-- Task statement --
The listing below holds a line with "POT3 pin SIG: A0 -> D13" and a line with "TFT pin DC: A8 -> A4". Reproduce those two lines exactly, plus everything between them.

=====

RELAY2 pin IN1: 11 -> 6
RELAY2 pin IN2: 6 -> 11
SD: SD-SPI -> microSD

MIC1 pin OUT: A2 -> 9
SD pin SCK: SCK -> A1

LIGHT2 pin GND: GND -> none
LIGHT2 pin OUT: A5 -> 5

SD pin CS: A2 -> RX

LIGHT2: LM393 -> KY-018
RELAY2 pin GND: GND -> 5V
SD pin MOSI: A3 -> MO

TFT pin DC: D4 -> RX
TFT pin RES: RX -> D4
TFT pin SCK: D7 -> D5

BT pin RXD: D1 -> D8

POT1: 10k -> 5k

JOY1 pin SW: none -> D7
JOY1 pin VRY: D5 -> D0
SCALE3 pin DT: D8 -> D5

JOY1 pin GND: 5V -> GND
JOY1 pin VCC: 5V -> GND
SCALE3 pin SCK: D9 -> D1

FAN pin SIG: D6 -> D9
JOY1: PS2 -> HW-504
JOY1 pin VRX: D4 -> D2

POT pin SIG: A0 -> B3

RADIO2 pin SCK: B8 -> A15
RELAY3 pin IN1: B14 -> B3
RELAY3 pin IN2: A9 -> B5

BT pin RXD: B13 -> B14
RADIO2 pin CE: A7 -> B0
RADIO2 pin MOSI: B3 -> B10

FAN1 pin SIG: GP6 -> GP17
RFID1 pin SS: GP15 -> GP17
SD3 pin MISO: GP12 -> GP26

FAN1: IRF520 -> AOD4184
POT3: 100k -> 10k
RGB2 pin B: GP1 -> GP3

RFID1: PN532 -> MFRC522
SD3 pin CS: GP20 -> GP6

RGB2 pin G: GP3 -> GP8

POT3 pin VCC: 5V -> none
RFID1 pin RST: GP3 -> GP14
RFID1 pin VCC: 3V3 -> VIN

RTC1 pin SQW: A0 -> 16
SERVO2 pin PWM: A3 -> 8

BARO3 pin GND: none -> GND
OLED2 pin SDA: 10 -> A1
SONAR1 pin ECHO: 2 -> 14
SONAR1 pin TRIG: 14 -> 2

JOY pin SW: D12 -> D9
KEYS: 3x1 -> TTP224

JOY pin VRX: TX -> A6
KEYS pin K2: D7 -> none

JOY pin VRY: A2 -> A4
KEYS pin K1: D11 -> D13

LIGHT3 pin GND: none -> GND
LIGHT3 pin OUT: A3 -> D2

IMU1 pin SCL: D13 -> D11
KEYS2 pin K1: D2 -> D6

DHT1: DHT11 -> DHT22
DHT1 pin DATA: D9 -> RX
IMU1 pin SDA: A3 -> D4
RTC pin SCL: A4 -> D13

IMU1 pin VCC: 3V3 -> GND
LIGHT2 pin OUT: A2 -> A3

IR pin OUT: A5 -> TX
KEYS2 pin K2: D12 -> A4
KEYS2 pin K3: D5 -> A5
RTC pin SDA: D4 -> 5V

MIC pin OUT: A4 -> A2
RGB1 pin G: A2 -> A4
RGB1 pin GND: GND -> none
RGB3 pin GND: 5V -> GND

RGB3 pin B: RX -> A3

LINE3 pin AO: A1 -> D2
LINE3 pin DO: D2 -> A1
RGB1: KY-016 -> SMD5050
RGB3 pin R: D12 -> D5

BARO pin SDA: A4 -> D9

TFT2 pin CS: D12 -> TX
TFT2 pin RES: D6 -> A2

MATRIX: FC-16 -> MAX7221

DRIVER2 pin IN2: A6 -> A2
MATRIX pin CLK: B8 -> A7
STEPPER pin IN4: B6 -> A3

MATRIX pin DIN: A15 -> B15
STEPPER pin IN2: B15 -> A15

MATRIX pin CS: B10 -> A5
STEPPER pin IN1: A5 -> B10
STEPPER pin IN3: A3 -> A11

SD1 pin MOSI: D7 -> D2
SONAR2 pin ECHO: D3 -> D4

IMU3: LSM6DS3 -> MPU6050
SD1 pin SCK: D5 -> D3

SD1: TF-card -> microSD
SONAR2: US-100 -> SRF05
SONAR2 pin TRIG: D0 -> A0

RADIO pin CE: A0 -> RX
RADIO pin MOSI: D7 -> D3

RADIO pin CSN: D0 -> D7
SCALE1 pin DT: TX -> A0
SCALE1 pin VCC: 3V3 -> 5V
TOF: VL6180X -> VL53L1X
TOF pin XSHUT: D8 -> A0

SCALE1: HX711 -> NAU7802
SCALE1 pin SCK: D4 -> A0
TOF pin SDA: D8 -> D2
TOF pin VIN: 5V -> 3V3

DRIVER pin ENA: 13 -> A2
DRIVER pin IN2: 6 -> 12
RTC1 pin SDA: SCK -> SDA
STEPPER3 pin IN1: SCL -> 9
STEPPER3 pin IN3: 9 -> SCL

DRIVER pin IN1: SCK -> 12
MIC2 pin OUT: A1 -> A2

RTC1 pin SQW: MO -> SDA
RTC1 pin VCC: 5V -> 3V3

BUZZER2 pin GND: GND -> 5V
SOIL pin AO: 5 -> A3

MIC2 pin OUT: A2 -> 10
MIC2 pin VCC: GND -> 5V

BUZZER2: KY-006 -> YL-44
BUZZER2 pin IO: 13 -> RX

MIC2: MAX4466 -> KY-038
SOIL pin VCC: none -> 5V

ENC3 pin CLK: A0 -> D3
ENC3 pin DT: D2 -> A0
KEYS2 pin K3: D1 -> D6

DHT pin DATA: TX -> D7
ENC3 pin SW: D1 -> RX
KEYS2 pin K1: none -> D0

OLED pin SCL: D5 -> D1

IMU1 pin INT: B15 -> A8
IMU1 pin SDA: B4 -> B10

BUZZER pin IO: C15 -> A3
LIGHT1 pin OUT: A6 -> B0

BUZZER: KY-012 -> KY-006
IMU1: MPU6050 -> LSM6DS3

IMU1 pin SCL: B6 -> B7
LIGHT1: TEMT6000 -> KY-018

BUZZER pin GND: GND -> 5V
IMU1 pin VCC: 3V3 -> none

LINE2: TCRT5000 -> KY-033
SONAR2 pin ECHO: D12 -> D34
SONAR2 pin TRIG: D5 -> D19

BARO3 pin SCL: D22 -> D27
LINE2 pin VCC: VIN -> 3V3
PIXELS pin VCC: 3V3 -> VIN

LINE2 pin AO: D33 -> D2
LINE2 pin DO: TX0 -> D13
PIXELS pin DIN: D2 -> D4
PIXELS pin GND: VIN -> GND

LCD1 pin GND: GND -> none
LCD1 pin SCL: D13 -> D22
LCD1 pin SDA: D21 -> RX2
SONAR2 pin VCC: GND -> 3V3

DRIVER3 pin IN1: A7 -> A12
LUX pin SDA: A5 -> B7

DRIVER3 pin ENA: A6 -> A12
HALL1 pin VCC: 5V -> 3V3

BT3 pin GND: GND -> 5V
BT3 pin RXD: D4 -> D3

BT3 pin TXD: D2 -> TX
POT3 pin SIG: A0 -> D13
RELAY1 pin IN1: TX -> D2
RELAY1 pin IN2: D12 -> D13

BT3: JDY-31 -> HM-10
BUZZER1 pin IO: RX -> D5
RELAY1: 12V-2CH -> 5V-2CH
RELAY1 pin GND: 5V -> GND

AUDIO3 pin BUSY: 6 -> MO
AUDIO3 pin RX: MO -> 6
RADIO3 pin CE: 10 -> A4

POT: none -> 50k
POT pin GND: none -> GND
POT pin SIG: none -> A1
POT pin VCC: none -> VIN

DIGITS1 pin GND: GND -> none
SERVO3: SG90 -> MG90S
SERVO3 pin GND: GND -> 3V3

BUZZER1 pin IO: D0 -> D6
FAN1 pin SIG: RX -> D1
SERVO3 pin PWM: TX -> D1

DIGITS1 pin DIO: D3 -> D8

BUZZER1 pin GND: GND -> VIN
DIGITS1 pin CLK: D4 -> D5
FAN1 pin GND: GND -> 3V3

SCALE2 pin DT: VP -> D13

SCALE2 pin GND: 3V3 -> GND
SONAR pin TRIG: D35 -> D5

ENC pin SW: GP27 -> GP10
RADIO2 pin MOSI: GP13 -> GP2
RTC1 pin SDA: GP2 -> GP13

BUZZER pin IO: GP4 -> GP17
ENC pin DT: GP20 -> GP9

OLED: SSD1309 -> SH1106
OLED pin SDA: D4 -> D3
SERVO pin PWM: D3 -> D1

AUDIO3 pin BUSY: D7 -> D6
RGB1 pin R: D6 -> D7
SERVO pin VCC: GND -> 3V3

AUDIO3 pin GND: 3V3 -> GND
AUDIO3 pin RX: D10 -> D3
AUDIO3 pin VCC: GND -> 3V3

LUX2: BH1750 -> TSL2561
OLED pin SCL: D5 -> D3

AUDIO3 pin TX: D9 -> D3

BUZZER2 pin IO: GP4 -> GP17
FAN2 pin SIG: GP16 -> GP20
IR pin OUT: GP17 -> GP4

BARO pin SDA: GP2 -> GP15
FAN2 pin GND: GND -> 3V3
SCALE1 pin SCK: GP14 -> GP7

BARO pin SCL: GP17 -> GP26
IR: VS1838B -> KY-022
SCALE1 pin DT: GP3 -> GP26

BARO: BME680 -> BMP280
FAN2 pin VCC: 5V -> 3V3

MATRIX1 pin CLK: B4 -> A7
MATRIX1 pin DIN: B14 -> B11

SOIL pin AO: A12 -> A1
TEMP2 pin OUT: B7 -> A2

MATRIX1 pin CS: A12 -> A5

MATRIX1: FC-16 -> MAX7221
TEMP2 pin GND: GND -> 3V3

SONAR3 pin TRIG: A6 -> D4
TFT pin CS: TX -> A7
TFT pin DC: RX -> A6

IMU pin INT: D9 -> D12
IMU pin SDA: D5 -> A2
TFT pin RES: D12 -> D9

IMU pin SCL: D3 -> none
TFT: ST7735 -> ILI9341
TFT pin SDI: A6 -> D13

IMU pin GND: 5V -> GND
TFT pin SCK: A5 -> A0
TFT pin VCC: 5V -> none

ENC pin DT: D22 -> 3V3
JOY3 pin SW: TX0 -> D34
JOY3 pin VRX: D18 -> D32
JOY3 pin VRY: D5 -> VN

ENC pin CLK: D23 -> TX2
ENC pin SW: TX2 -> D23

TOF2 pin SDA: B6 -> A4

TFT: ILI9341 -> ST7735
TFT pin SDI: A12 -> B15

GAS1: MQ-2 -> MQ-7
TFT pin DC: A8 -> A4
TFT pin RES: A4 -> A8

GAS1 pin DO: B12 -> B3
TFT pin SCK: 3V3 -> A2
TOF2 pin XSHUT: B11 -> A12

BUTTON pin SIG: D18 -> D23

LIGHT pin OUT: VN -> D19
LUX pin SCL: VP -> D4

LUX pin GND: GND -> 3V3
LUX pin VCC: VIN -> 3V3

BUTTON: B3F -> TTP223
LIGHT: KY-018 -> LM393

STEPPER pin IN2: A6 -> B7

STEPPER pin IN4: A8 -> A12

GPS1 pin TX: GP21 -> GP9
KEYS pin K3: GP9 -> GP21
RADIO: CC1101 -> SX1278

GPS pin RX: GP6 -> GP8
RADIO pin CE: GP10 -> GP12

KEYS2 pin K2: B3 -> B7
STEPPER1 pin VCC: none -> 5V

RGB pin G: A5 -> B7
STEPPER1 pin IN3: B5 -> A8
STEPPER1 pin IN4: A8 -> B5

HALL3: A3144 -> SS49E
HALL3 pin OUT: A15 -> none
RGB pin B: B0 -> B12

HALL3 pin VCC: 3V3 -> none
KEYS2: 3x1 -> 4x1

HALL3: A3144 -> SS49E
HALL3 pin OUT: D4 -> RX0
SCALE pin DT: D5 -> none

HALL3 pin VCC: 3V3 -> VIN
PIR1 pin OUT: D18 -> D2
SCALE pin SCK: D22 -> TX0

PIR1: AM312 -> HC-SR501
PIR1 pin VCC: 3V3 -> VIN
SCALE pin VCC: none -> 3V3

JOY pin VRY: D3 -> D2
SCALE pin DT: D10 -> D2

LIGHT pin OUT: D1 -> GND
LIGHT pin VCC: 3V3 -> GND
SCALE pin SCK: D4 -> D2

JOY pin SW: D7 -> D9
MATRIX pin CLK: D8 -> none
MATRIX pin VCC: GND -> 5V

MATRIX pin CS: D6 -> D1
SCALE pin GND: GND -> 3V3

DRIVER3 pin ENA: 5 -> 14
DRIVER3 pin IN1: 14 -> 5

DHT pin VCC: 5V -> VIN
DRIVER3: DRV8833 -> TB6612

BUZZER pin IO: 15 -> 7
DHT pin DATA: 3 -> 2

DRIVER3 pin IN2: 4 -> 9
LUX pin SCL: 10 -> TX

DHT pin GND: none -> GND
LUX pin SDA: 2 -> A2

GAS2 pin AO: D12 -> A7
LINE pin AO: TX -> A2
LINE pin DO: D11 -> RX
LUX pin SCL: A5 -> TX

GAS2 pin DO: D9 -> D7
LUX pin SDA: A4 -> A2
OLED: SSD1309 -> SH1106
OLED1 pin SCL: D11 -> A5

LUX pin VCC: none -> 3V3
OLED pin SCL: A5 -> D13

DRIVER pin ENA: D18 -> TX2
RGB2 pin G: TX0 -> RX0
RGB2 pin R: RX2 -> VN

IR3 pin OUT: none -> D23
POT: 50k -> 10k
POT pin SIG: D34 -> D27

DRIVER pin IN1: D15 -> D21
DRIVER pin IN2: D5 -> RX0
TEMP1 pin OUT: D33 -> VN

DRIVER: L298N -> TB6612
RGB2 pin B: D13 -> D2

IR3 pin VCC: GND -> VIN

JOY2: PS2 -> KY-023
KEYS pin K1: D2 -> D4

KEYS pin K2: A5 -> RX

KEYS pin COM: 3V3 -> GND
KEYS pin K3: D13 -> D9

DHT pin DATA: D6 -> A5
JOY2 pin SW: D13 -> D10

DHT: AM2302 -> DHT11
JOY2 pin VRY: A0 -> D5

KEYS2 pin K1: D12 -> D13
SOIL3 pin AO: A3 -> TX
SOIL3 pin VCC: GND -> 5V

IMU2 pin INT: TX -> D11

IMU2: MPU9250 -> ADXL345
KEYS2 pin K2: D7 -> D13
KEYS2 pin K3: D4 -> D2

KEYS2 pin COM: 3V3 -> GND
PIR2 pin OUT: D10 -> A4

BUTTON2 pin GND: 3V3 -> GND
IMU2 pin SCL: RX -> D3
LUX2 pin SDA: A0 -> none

=====

-- Response to the task --
POT3 pin SIG: A0 -> D13
RELAY1 pin IN1: TX -> D2
RELAY1 pin IN2: D12 -> D13

BT3: JDY-31 -> HM-10
BUZZER1 pin IO: RX -> D5
RELAY1: 12V-2CH -> 5V-2CH
RELAY1 pin GND: 5V -> GND

AUDIO3 pin BUSY: 6 -> MO
AUDIO3 pin RX: MO -> 6
RADIO3 pin CE: 10 -> A4

POT: none -> 50k
POT pin GND: none -> GND
POT pin SIG: none -> A1
POT pin VCC: none -> VIN

DIGITS1 pin GND: GND -> none
SERVO3: SG90 -> MG90S
SERVO3 pin GND: GND -> 3V3

BUZZER1 pin IO: D0 -> D6
FAN1 pin SIG: RX -> D1
SERVO3 pin PWM: TX -> D1

DIGITS1 pin DIO: D3 -> D8

BUZZER1 pin GND: GND -> VIN
DIGITS1 pin CLK: D4 -> D5
FAN1 pin GND: GND -> 3V3

SCALE2 pin DT: VP -> D13

SCALE2 pin GND: 3V3 -> GND
SONAR pin TRIG: D35 -> D5

ENC pin SW: GP27 -> GP10
RADIO2 pin MOSI: GP13 -> GP2
RTC1 pin SDA: GP2 -> GP13

BUZZER pin IO: GP4 -> GP17
ENC pin DT: GP20 -> GP9

OLED: SSD1309 -> SH1106
OLED pin SDA: D4 -> D3
SERVO pin PWM: D3 -> D1

AUDIO3 pin BUSY: D7 -> D6
RGB1 pin R: D6 -> D7
SERVO pin VCC: GND -> 3V3

AUDIO3 pin GND: 3V3 -> GND
AUDIO3 pin RX: D10 -> D3
AUDIO3 pin VCC: GND -> 3V3

LUX2: BH1750 -> TSL2561
OLED pin SCL: D5 -> D3

AUDIO3 pin TX: D9 -> D3

BUZZER2 pin IO: GP4 -> GP17
FAN2 pin SIG: GP16 -> GP20
IR pin OUT: GP17 -> GP4

BARO pin SDA: GP2 -> GP15
FAN2 pin GND: GND -> 3V3
SCALE1 pin SCK: GP14 -> GP7

BARO pin SCL: GP17 -> GP26
IR: VS1838B -> KY-022
SCALE1 pin DT: GP3 -> GP26

BARO: BME680 -> BMP280
FAN2 pin VCC: 5V -> 3V3

MATRIX1 pin CLK: B4 -> A7
MATRIX1 pin DIN: B14 -> B11

SOIL pin AO: A12 -> A1
TEMP2 pin OUT: B7 -> A2

MATRIX1 pin CS: A12 -> A5

MATRIX1: FC-16 -> MAX7221
TEMP2 pin GND: GND -> 3V3

SONAR3 pin TRIG: A6 -> D4
TFT pin CS: TX -> A7
TFT pin DC: RX -> A6

IMU pin INT: D9 -> D12
IMU pin SDA: D5 -> A2
TFT pin RES: D12 -> D9

IMU pin SCL: D3 -> none
TFT: ST7735 -> ILI9341
TFT pin SDI: A6 -> D13

IMU pin GND: 5V -> GND
TFT pin SCK: A5 -> A0
TFT pin VCC: 5V -> none

ENC pin DT: D22 -> 3V3
JOY3 pin SW: TX0 -> D34
JOY3 pin VRX: D18 -> D32
JOY3 pin VRY: D5 -> VN

ENC pin CLK: D23 -> TX2
ENC pin SW: TX2 -> D23

TOF2 pin SDA: B6 -> A4

TFT: ILI9341 -> ST7735
TFT pin SDI: A12 -> B15

GAS1: MQ-2 -> MQ-7
TFT pin DC: A8 -> A4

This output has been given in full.